* What to do
Please print every record below exactly as it appears.

* Material shown
┌──
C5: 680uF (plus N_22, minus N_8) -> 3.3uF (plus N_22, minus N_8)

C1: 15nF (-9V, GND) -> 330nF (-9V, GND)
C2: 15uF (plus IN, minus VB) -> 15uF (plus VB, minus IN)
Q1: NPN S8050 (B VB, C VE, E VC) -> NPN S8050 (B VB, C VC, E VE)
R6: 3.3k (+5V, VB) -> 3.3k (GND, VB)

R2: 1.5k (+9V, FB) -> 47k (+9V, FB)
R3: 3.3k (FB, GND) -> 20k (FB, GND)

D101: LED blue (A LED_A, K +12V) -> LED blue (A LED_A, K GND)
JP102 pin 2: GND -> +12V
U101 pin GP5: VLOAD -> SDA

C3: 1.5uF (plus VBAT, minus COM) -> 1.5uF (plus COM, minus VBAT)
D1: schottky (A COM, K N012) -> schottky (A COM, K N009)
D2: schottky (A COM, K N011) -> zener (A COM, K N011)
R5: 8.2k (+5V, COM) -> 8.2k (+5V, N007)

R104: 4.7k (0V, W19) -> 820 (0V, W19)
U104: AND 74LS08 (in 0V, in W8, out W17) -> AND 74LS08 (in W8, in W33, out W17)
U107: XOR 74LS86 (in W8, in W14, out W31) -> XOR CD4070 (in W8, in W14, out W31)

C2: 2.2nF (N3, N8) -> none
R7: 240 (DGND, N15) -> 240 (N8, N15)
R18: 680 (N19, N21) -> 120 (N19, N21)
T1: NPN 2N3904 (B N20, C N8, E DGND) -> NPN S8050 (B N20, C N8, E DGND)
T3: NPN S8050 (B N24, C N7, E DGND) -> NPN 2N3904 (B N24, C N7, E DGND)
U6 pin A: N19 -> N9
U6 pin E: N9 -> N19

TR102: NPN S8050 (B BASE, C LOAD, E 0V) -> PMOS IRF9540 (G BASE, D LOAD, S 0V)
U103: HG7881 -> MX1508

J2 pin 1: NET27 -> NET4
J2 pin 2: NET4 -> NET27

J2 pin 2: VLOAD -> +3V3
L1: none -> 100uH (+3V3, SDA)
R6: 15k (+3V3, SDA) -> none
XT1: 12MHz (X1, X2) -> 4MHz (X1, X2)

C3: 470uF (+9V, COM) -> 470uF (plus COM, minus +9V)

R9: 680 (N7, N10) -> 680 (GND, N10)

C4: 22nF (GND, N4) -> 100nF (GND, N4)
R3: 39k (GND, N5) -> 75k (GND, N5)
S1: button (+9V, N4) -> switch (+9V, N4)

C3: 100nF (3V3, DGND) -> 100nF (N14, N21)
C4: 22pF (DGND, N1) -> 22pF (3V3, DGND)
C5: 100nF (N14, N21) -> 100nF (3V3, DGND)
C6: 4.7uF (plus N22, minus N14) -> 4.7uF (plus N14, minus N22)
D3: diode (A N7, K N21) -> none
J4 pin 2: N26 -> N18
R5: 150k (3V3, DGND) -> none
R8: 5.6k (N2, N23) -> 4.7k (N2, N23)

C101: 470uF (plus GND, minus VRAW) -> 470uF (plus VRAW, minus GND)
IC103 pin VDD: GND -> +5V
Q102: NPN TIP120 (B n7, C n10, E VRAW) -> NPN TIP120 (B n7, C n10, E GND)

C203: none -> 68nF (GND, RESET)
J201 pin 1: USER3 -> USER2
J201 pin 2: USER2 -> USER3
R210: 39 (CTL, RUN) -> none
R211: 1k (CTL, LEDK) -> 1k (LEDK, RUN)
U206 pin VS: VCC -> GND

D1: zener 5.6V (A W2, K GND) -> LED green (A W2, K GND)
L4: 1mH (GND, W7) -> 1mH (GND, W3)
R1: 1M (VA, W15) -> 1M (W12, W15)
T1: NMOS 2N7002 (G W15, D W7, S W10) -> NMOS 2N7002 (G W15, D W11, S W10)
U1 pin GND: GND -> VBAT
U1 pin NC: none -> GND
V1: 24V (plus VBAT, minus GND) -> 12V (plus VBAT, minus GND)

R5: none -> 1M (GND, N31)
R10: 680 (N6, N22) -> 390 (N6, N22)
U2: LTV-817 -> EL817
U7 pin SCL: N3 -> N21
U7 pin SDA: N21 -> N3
└──
* Solution to this problem
C5: 680uF (plus N_22, minus N_8) -> 3.3uF (plus N_22, minus N_8)

C1: 15nF (-9V, GND) -> 330nF (-9V, GND)
C2: 15uF (plus IN, minus VB) -> 15uF (plus VB, minus IN)
Q1: NPN S8050 (B VB, C VE, E VC) -> NPN S8050 (B VB, C VC, E VE)
R6: 3.3k (+5V, VB) -> 3.3k (GND, VB)

R2: 1.5k (+9V, FB) -> 47k (+9V, FB)
R3: 3.3k (FB, GND) -> 20k (FB, GND)

D101: LED blue (A LED_A, K +12V) -> LED blue (A LED_A, K GND)
JP102 pin 2: GND -> +12V
U101 pin GP5: VLOAD -> SDA

C3: 1.5uF (plus VBAT, minus COM) -> 1.5uF (plus COM, minus VBAT)
D1: schottky (A COM, K N012) -> schottky (A COM, K N009)
D2: schottky (A COM, K N011) -> zener (A COM, K N011)
R5: 8.2k (+5V, COM) -> 8.2k (+5V, N007)

R104: 4.7k (0V, W19) -> 820 (0V, W19)
U104: AND 74LS08 (in 0V, in W8, out W17) -> AND 74LS08 (in W8, in W33, out W17)
U107: XOR 74LS86 (in W8, in W14, out W31) -> XOR CD4070 (in W8, in W14, out W31)

C2: 2.2nF (N3, N8) -> none
R7: 240 (DGND, N15) -> 240 (N8, N15)
R18: 680 (N19, N21) -> 120 (N19, N21)
T1: NPN 2N3904 (B N20, C N8, E DGND) -> NPN S8050 (B N20, C N8, E DGND)
T3: NPN S8050 (B N24, C N7, E DGND) -> NPN 2N3904 (B N24, C N7, E DGND)
U6 pin A: N19 -> N9
U6 pin E: N9 -> N19

TR102: NPN S8050 (B BASE, C LOAD, E 0V) -> PMOS IRF9540 (G BASE, D LOAD, S 0V)
U103: HG7881 -> MX1508

J2 pin 1: NET27 -> NET4
J2 pin 2: NET4 -> NET27

J2 pin 2: VLOAD -> +3V3
L1: none -> 100uH (+3V3, SDA)
R6: 15k (+3V3, SDA) -> none
XT1: 12MHz (X1, X2) -> 4MHz (X1, X2)

C3: 470uF (+9V, COM) -> 470uF (plus COM, minus +9V)

R9: 680 (N7, N10) -> 680 (GND, N10)

C4: 22nF (GND, N4) -> 100nF (GND, N4)
R3: 39k (GND, N5) -> 75k (GND, N5)
S1: button (+9V, N4) -> switch (+9V, N4)

C3: 100nF (3V3, DGND) -> 100nF (N14, N21)
C4: 22pF (DGND, N1) -> 22pF (3V3, DGND)
C5: 100nF (N14, N21) -> 100nF (3V3, DGND)
C6: 4.7uF (plus N22, minus N14) -> 4.7uF (plus N14, minus N22)
D3: diode (A N7, K N21) -> none
J4 pin 2: N26 -> N18
R5: 150k (3V3, DGND) -> none
R8: 5.6k (N2, N23) -> 4.7k (N2, N23)

C101: 470uF (plus GND, minus VRAW) -> 470uF (plus VRAW, minus GND)
IC103 pin VDD: GND -> +5V
Q102: NPN TIP120 (B n7, C n10, E VRAW) -> NPN TIP120 (B n7, C n10, E GND)

C203: none -> 68nF (GND, RESET)
J201 pin 1: USER3 -> USER2
J201 pin 2: USER2 -> USER3
R210: 39 (CTL, RUN) -> none
R211: 1k (CTL, LEDK) -> 1k (LEDK, RUN)
U206 pin VS: VCC -> GND

D1: zener 5.6V (A W2, K GND) -> LED green (A W2, K GND)
L4: 1mH (GND, W7) -> 1mH (GND, W3)
R1: 1M (VA, W15) -> 1M (W12, W15)
T1: NMOS 2N7002 (G W15, D W7, S W10) -> NMOS 2N7002 (G W15, D W11, S W10)
U1 pin GND: GND -> VBAT
U1 pin NC: none -> GND
V1: 24V (plus VBAT, minus GND) -> 12V (plus VBAT, minus GND)

R5: none -> 1M (GND, N31)
R10: 680 (N6, N22) -> 390 (N6, N22)
U2: LTV-817 -> EL817
U7 pin SCL: N3 -> N21
U7 pin SDA: N21 -> N3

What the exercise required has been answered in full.